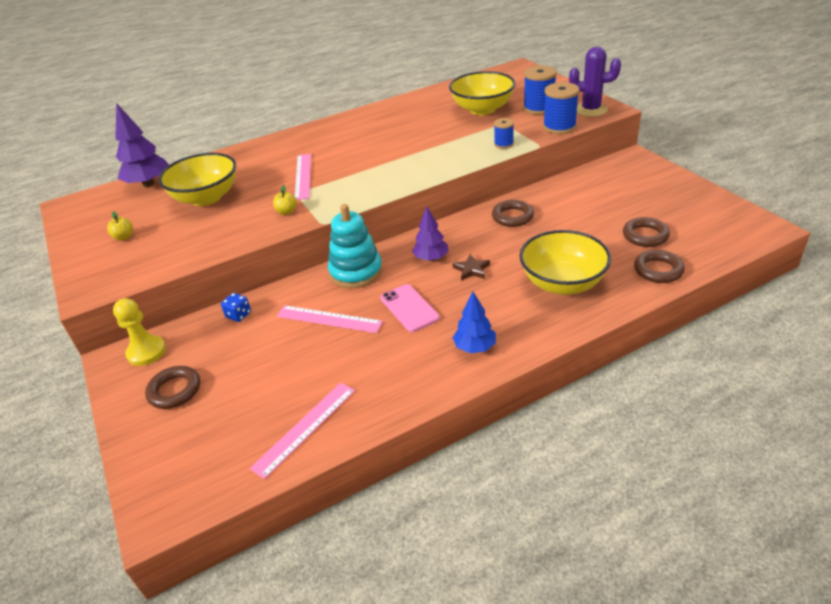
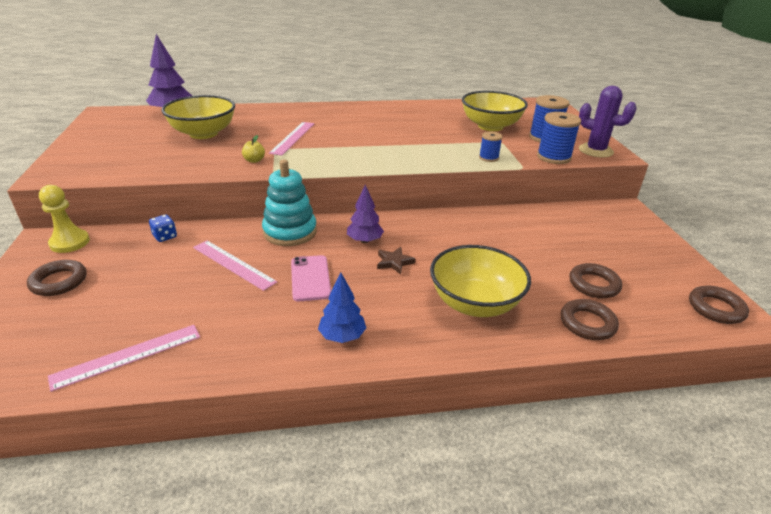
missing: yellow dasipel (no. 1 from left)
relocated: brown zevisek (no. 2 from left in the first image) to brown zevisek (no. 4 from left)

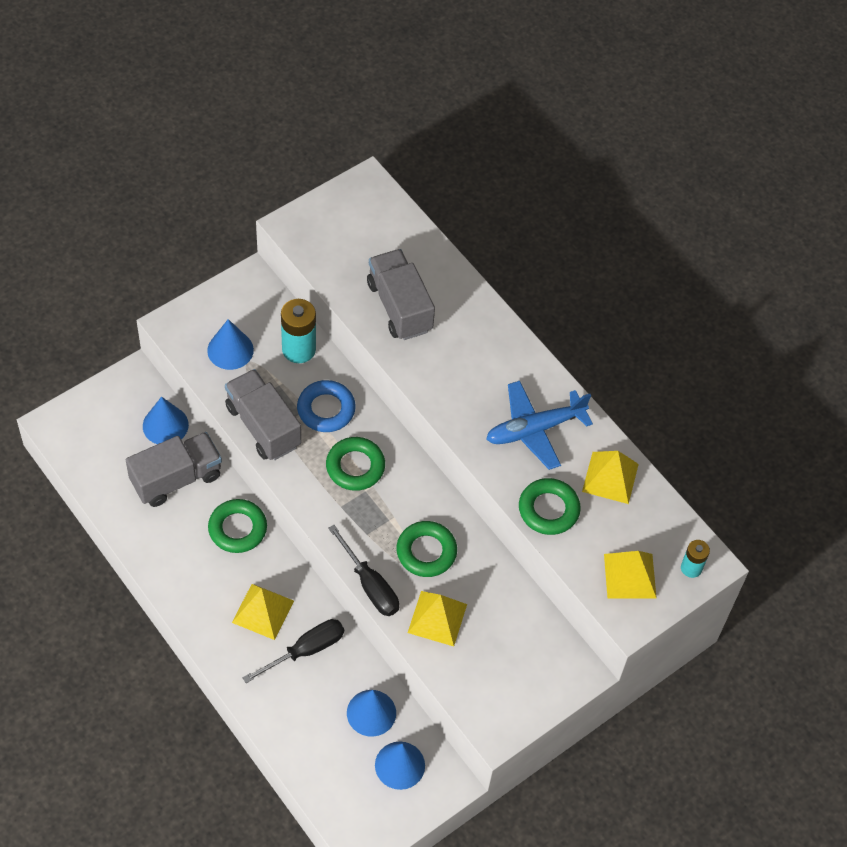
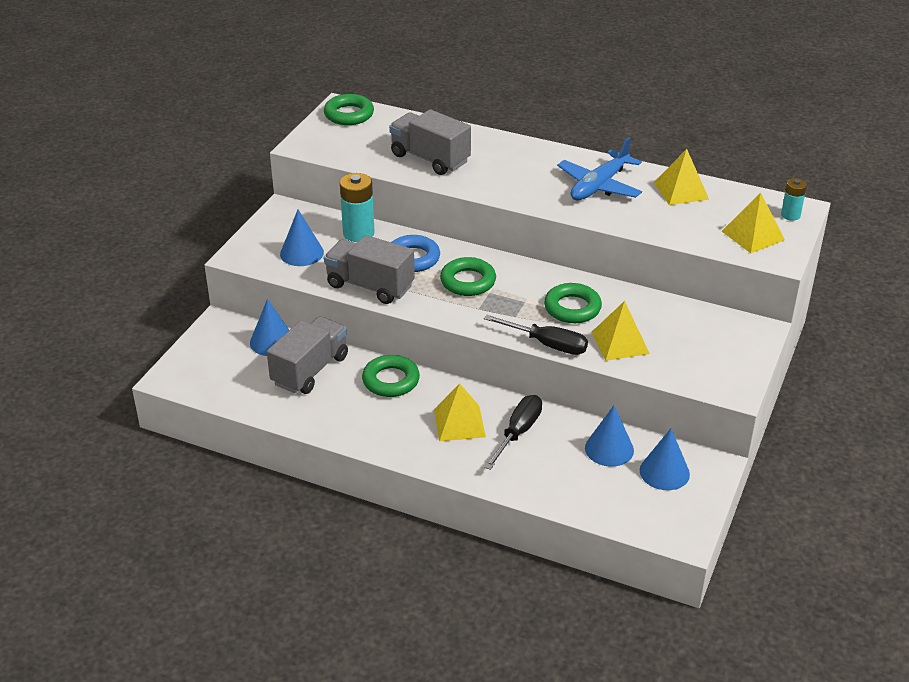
relocated: green zevisek (no. 4 from left in the first image) to green zevisek (no. 1 from left)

^^^^

• How to complete this task
In the copy, include no pictures; everything else in the material should be written out exactly.

• Your solution
missing: yellow dasipel (no. 1 from left)
relocated: brown zevisek (no. 2 from left in the first image) to brown zevisek (no. 4 from left)

relocated: green zevisek (no. 4 from left in the first image) to green zevisek (no. 1 from left)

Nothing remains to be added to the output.